DATA SUPPLIED:
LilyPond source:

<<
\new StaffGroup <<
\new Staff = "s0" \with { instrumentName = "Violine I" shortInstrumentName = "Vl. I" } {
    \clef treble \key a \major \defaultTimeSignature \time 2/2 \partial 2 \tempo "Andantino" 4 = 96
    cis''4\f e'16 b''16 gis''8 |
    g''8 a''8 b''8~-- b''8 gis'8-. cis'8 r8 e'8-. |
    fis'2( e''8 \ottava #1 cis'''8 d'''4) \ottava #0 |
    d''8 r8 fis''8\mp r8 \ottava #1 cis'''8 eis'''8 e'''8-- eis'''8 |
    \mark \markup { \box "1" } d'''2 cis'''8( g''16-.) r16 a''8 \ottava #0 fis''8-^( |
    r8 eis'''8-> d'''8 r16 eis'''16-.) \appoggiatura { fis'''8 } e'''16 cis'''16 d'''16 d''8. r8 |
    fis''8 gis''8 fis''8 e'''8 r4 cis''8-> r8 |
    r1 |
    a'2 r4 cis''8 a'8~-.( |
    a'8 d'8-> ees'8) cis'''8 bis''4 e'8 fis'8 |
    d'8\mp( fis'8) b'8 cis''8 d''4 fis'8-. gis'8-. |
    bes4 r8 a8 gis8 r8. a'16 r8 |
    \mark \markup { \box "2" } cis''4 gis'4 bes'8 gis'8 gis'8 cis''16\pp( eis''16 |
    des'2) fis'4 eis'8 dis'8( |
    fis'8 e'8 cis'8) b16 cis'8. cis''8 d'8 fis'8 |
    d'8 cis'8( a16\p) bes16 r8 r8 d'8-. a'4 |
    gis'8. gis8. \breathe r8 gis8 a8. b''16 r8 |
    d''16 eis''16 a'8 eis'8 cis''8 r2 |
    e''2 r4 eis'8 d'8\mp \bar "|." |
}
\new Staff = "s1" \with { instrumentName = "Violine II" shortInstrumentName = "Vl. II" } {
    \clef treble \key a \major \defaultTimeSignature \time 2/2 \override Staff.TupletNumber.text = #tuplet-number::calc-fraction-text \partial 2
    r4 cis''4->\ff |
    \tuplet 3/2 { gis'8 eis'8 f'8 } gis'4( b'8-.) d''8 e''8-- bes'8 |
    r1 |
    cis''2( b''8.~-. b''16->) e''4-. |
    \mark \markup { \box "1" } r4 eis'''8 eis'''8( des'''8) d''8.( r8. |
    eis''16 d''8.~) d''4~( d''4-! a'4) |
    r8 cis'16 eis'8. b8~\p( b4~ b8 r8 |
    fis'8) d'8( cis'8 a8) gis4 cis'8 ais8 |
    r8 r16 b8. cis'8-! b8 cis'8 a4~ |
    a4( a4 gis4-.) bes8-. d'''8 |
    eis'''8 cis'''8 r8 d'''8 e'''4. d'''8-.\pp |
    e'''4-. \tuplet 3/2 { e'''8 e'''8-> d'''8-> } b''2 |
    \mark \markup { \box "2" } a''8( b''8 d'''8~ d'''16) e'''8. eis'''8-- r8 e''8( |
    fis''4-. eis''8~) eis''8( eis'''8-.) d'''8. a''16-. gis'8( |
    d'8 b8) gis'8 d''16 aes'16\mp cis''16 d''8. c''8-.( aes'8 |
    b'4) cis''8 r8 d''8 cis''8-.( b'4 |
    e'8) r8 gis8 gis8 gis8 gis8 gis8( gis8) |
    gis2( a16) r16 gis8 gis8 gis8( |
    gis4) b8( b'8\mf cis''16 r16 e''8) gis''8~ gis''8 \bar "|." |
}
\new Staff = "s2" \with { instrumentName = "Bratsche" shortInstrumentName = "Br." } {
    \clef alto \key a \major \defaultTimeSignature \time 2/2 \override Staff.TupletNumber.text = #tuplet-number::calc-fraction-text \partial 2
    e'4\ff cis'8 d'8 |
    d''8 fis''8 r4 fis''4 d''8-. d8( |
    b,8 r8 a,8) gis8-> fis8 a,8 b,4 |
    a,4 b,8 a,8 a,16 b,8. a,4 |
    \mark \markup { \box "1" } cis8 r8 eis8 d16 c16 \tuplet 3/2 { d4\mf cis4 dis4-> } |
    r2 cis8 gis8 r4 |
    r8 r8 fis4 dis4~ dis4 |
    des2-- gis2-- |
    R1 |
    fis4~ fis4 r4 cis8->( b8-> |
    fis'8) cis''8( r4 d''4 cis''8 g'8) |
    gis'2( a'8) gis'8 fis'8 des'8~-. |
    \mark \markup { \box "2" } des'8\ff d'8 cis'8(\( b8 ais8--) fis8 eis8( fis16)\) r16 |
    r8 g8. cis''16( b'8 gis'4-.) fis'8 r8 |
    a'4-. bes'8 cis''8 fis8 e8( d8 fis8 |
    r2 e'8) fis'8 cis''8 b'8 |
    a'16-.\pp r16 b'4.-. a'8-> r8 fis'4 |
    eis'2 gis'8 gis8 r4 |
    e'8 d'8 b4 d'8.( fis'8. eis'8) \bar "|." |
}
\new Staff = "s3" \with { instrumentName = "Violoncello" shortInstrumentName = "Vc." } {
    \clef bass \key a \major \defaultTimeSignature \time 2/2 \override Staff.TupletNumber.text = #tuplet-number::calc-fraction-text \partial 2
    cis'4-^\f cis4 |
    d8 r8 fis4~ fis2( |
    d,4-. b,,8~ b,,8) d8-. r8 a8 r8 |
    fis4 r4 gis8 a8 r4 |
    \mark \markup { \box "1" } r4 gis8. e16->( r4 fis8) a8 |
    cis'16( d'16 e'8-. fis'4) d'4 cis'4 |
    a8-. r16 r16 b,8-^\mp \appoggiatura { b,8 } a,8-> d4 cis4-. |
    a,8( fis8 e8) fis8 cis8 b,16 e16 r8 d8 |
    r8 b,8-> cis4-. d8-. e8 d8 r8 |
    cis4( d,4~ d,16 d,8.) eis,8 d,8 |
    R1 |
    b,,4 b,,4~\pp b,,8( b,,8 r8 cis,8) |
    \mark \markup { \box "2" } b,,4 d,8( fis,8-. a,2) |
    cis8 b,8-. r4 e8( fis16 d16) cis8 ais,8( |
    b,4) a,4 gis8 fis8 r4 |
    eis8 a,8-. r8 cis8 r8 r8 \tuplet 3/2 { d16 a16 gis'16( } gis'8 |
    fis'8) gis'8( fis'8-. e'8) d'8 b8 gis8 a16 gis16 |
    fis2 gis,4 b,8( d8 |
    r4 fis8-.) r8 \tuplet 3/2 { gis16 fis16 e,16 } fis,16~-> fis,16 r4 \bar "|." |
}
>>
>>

WRITTEN TASK: Extract each line of the records above that contains the string "instrumentName"; the match is case-sensitive.

SOLUTION FOR THIS PROBLEM:
\new Staff = "s0" \with { instrumentName = "Violine I" shortInstrumentName = "Vl. I" } {
\new Staff = "s1" \with { instrumentName = "Violine II" shortInstrumentName = "Vl. II" } {
\new Staff = "s2" \with { instrumentName = "Bratsche" shortInstrumentName = "Br." } {
\new Staff = "s3" \with { instrumentName = "Violoncello" shortInstrumentName = "Vc." } {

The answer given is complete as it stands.